**Your instructions**
Could you repeat word for word only the lines from the one containing "R203: 9.1k (DIS, RAMP) -> 15k (DIS, RAMP)" to the last line of the data below?

---------- Records for the task

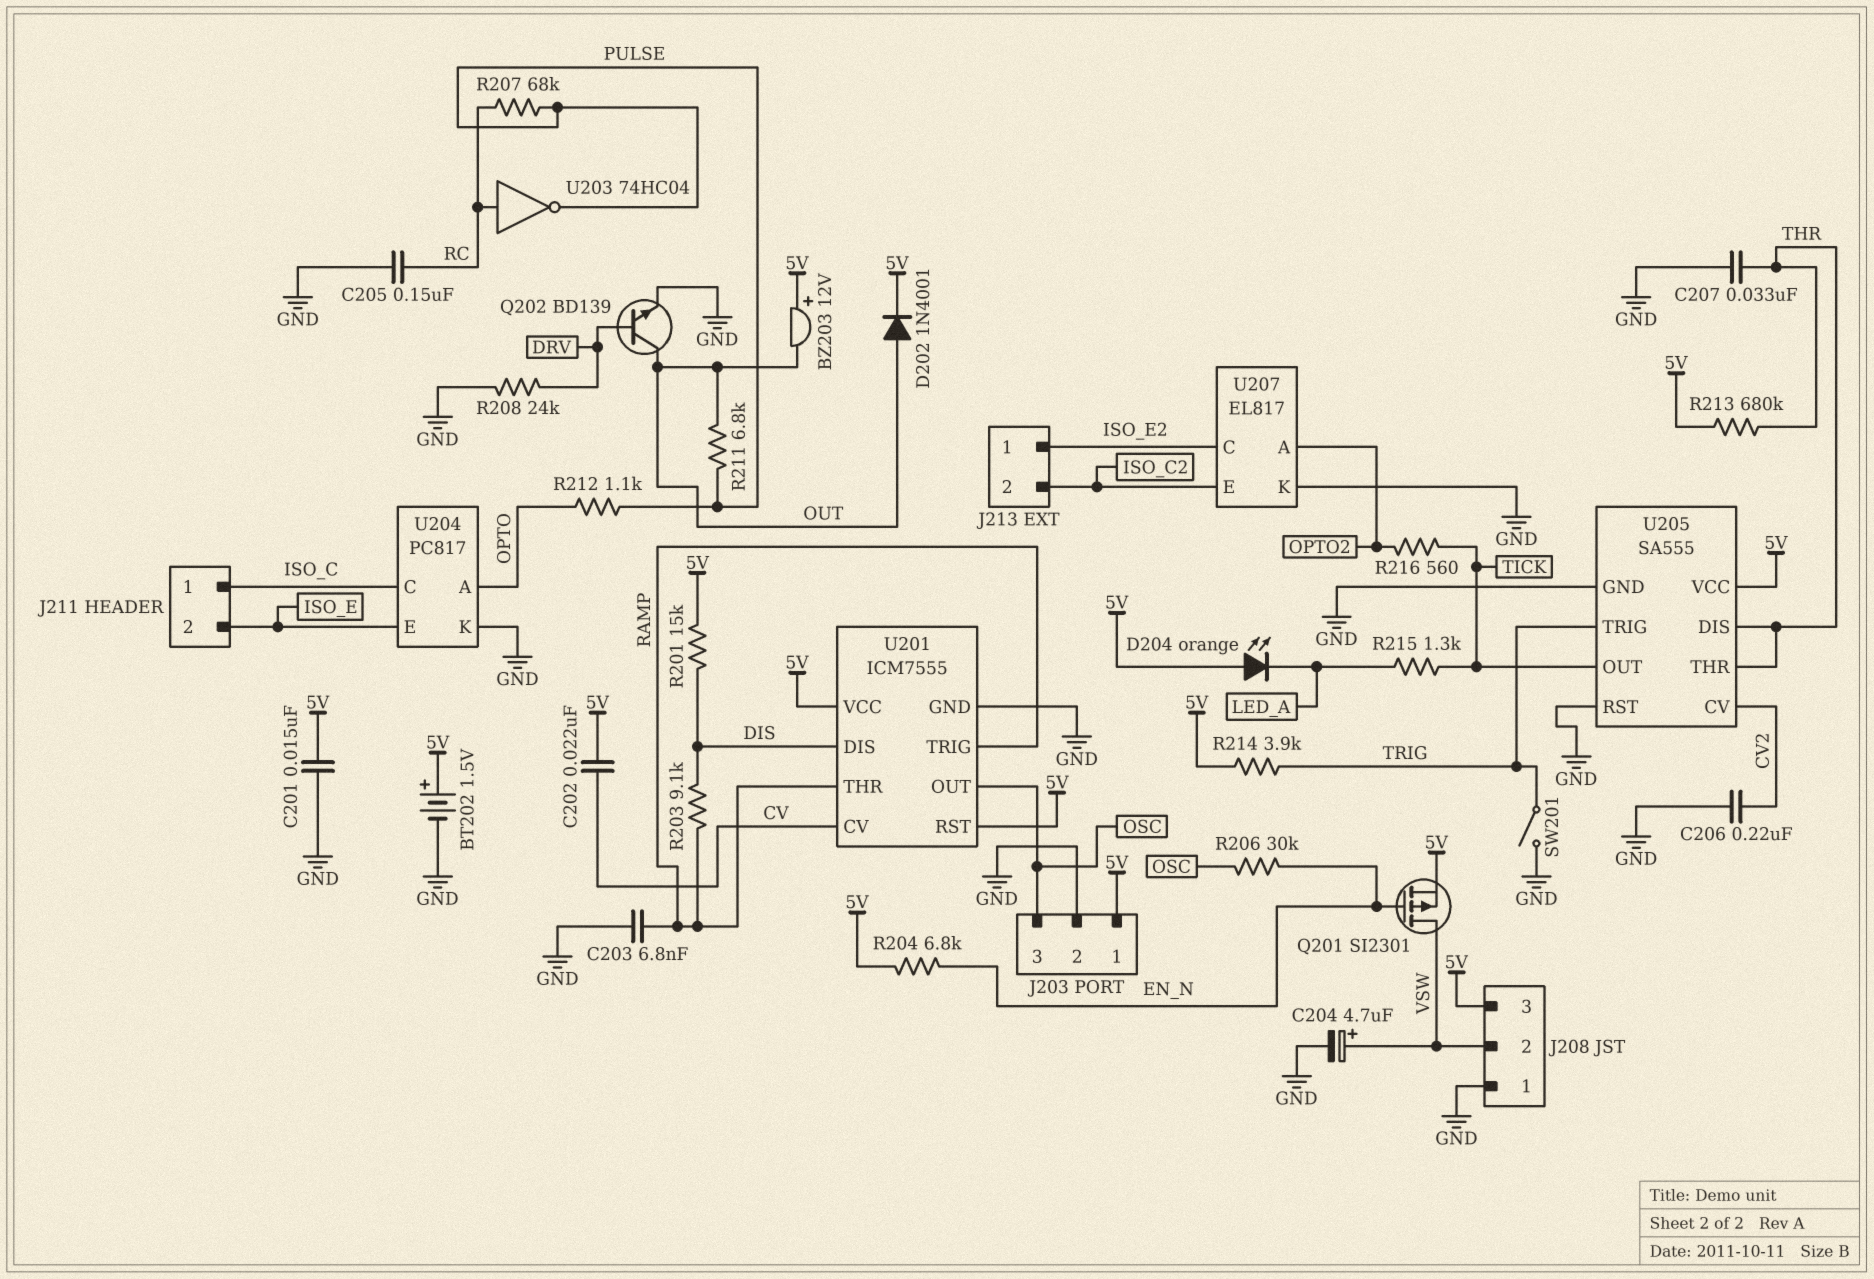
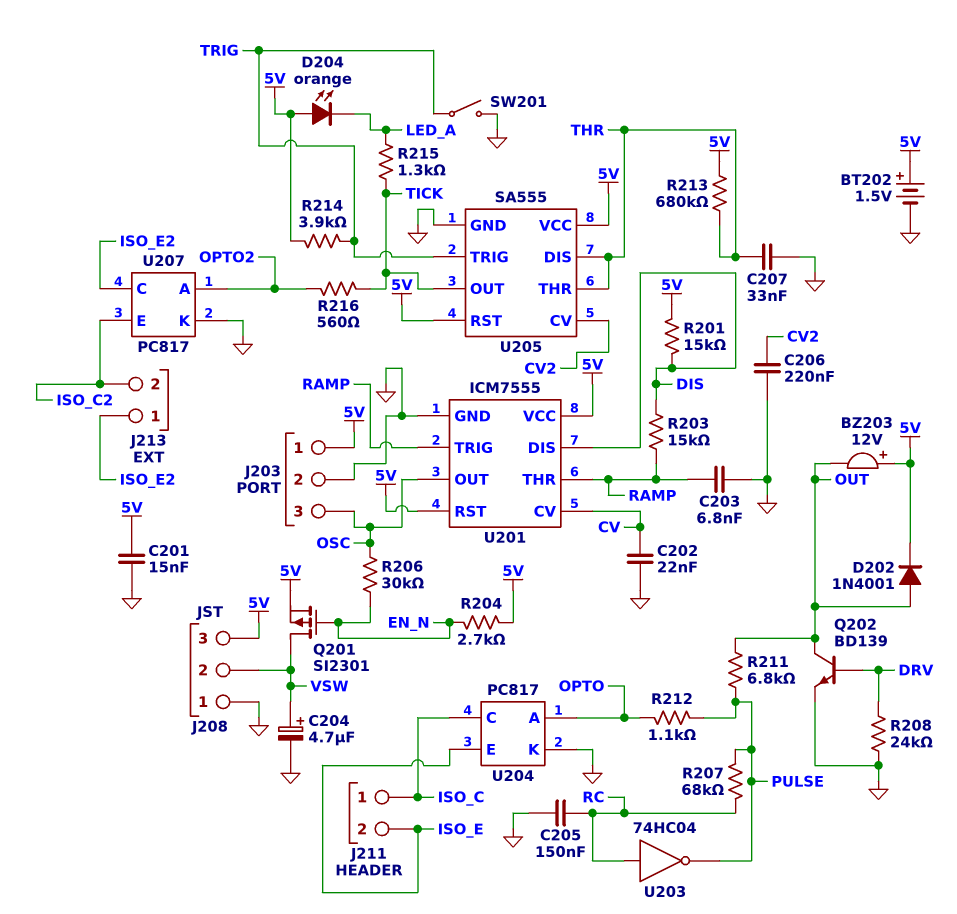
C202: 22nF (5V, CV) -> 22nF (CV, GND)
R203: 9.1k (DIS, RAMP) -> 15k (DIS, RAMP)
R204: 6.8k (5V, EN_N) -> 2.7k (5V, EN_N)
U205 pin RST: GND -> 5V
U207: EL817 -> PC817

--------------------

**Task answer**
R203: 9.1k (DIS, RAMP) -> 15k (DIS, RAMP)
R204: 6.8k (5V, EN_N) -> 2.7k (5V, EN_N)
U205 pin RST: GND -> 5V
U207: EL817 -> PC817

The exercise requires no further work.